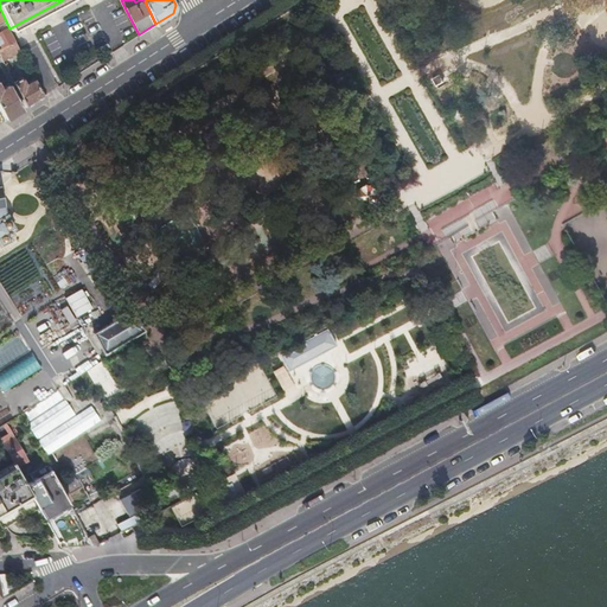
[(0,48),(16,40),(8,26),(0,30),(0,40),(1,43),(0,43),(0,48)]
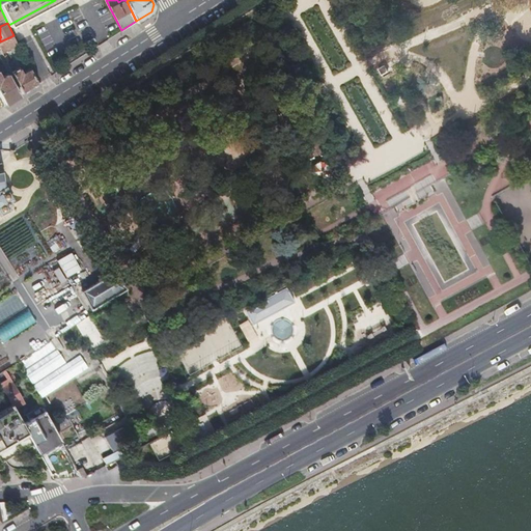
[(2,52),(18,44),(14,35),(0,42),(0,50),(1,53),(2,52)]
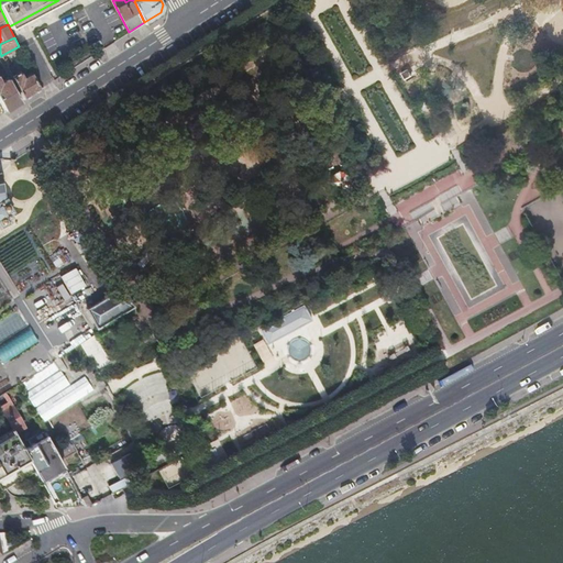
[(23,99),(41,88),(32,72),(25,76),(23,73),(22,72),(13,76),(12,76),(23,99)]
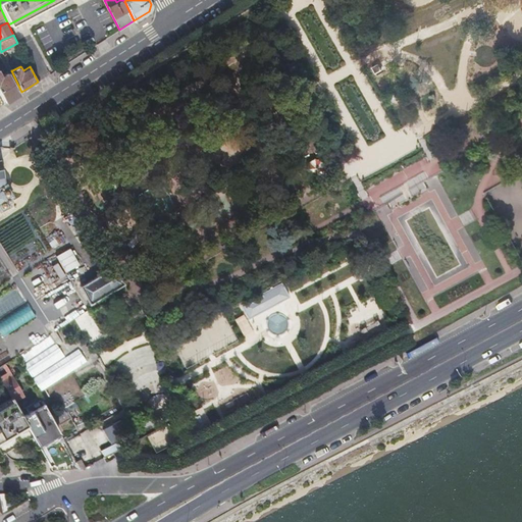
[(0,91),(6,102),(19,94),(9,72),(2,75),(0,71),(0,91)]
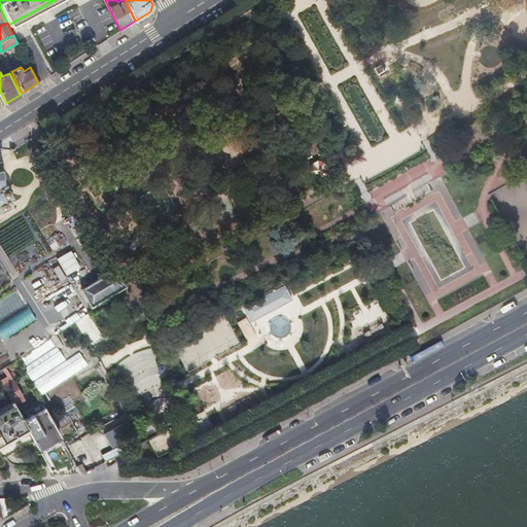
[(5,183),(4,184),(2,177),(3,177),(0,161),(0,208),(8,204),(6,201),(9,199),(8,196),(10,194),(5,183)]
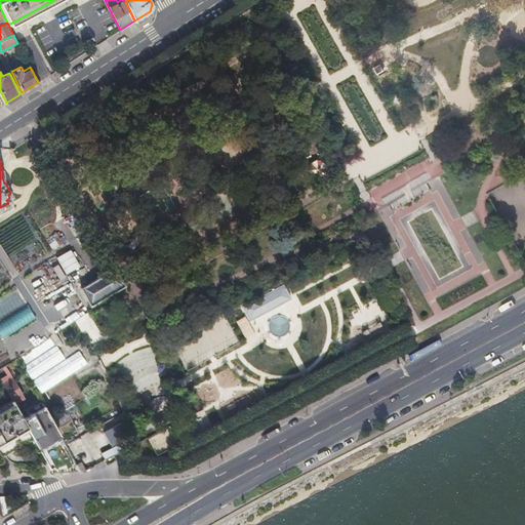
[(511,217),(512,206),(501,205),(500,217),(511,217)]
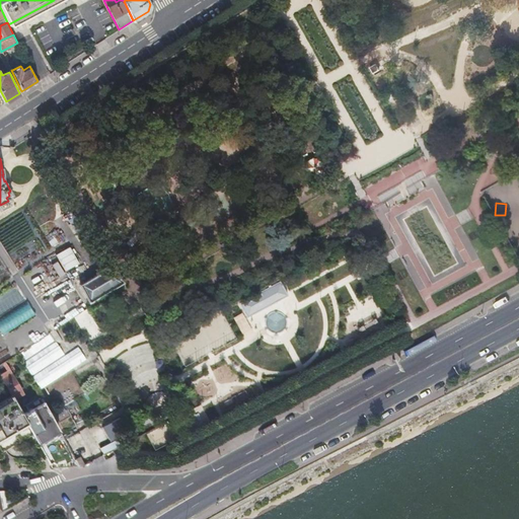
[(56,254),(59,261),(53,265),(60,277),(80,265),(70,247),(56,254)]
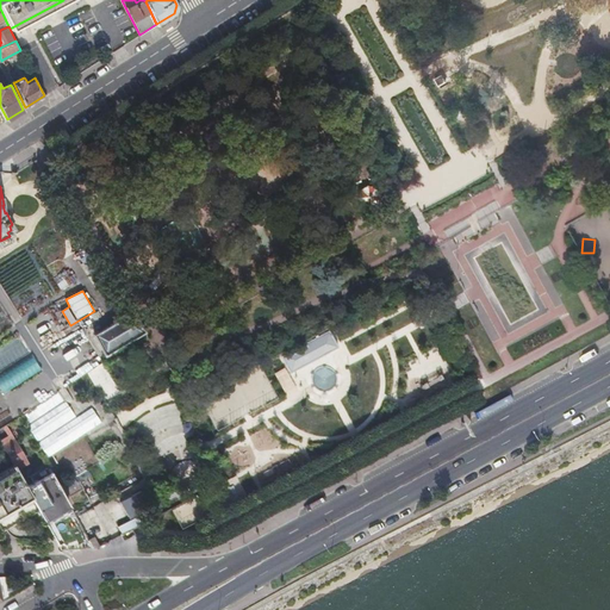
[(100,358),(141,334),(130,315),(89,337),(100,358)]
────────────────
■ **Prompt**
Repeat only the stretch of data above that runs from the line with "[(2,52),(18,44),(14,35),(0,42),(0,50),(1,53),(2,52)]" to the line with "[(511,217),(512,206),(501,205),(500,217),(511,217)]". Keep both end lines; exclude pictures.

■ **Solution to this task**
[(2,52),(18,44),(14,35),(0,42),(0,50),(1,53),(2,52)]
[(23,99),(41,88),(32,72),(25,76),(23,73),(22,72),(13,76),(12,76),(23,99)]
[(0,91),(6,102),(19,94),(9,72),(2,75),(0,71),(0,91)]
[(5,183),(4,184),(2,177),(3,177),(0,161),(0,208),(8,204),(6,201),(9,199),(8,196),(10,194),(5,183)]
[(511,217),(512,206),(501,205),(500,217),(511,217)]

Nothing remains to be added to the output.